**Material for this exercise:**
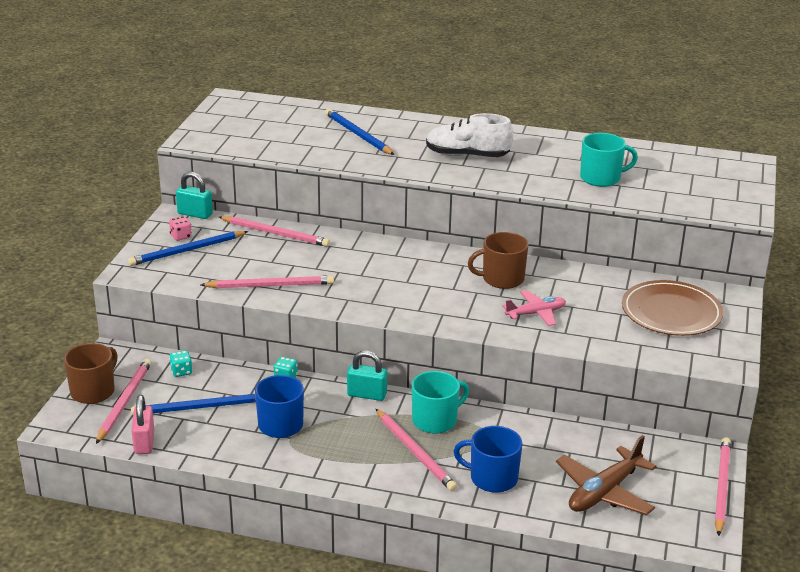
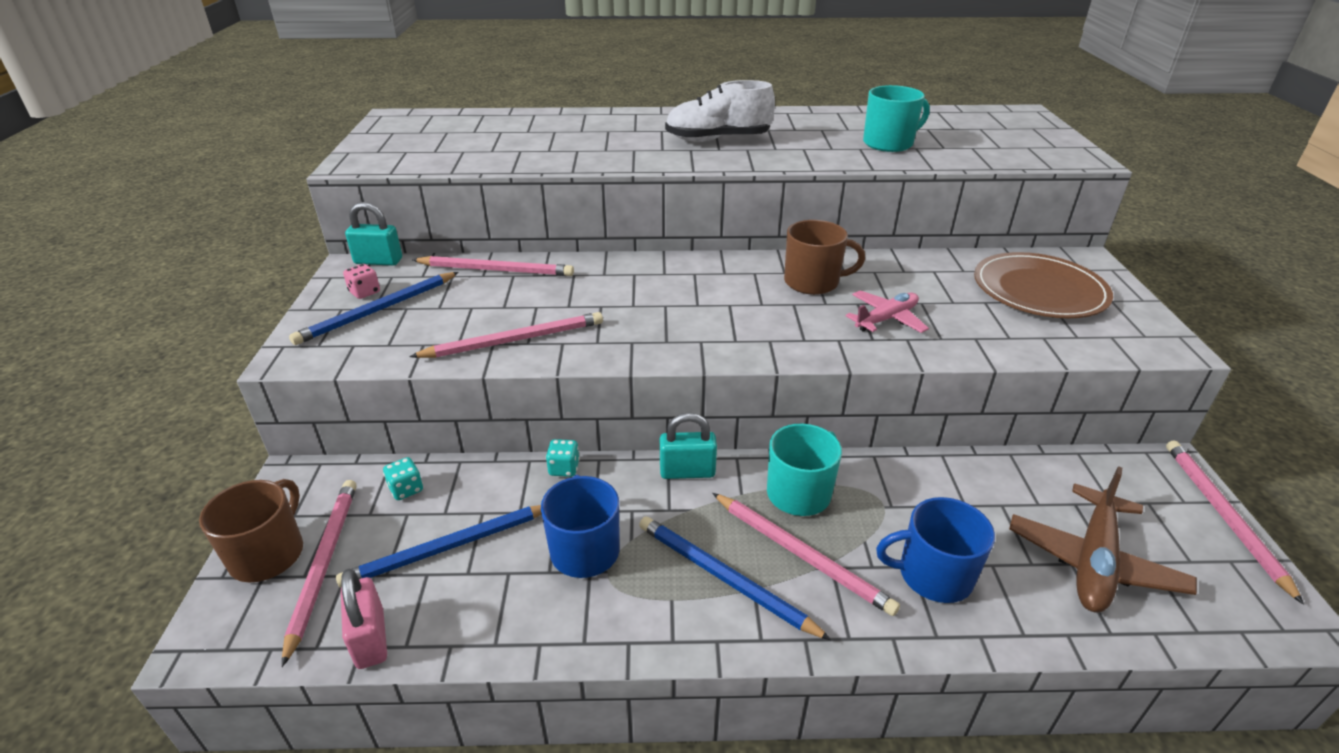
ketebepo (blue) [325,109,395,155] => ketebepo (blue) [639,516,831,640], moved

==

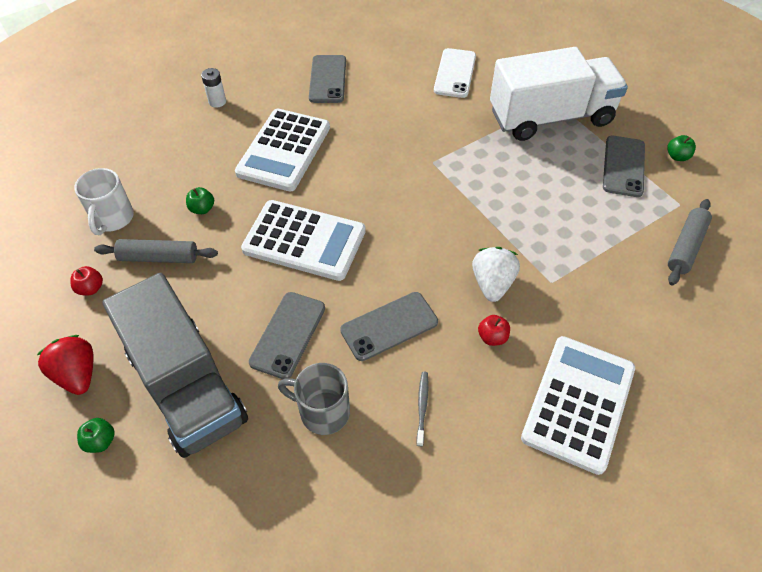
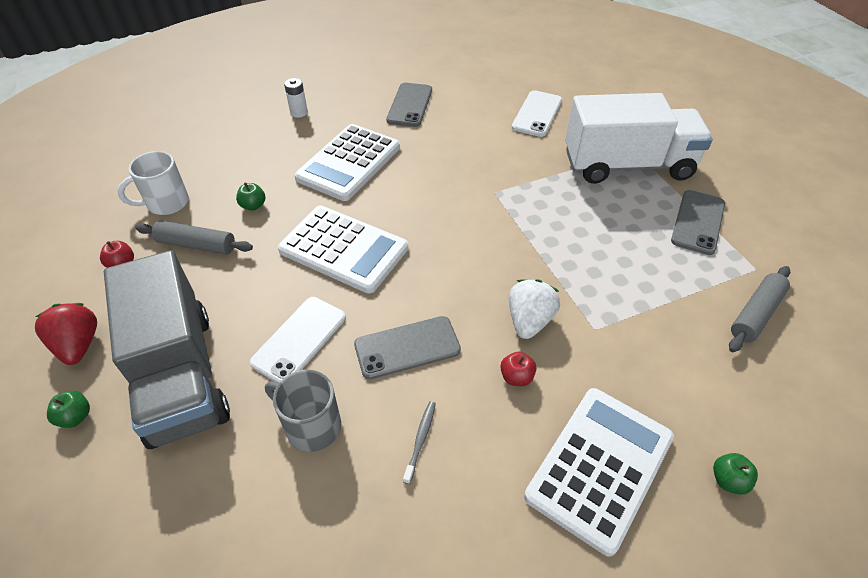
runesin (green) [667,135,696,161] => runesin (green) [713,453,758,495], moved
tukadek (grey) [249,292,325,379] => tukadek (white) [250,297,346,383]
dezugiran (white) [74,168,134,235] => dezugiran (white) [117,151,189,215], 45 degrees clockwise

* * *

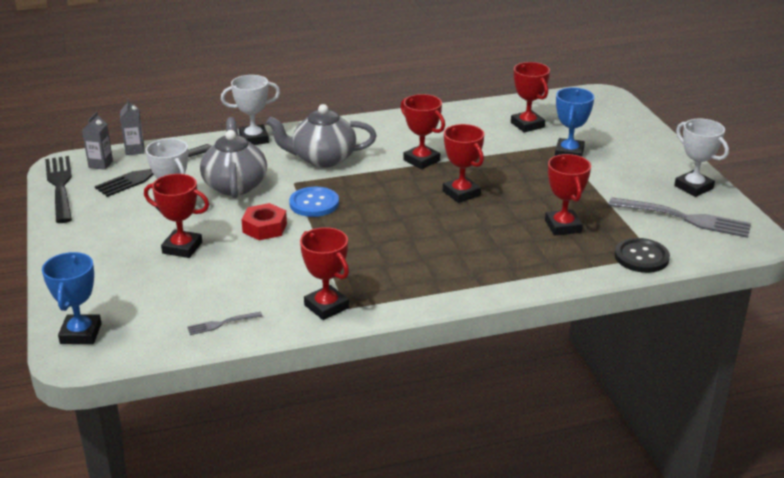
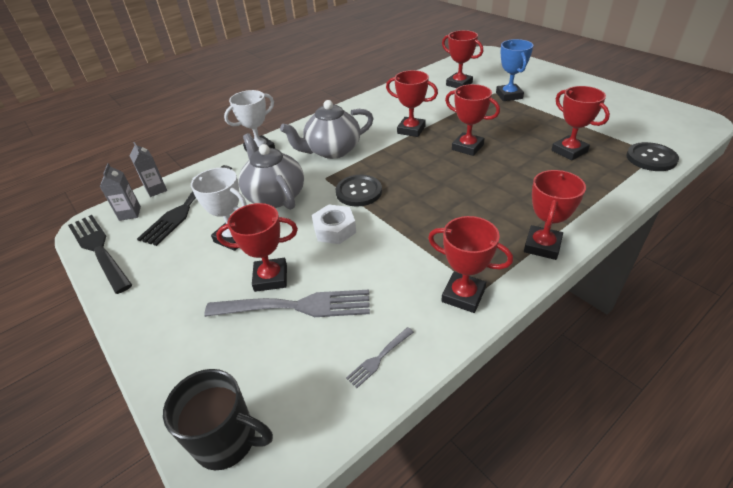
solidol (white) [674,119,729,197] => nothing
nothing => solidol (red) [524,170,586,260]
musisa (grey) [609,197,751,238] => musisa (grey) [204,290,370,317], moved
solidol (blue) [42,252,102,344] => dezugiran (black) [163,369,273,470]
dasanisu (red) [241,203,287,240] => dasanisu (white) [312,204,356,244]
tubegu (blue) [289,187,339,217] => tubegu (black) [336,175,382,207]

**Problem:** Precisely the lines between those holding "solidol (white) [674,119,729,197] => nothing" and "tubegu (blue) [289,187,339,217]", inclusive, are to be reproduced from the listing above, with nothing added.

**Task solution:**
solidol (white) [674,119,729,197] => nothing
nothing => solidol (red) [524,170,586,260]
musisa (grey) [609,197,751,238] => musisa (grey) [204,290,370,317], moved
solidol (blue) [42,252,102,344] => dezugiran (black) [163,369,273,470]
dasanisu (red) [241,203,287,240] => dasanisu (white) [312,204,356,244]
tubegu (blue) [289,187,339,217] => tubegu (black) [336,175,382,207]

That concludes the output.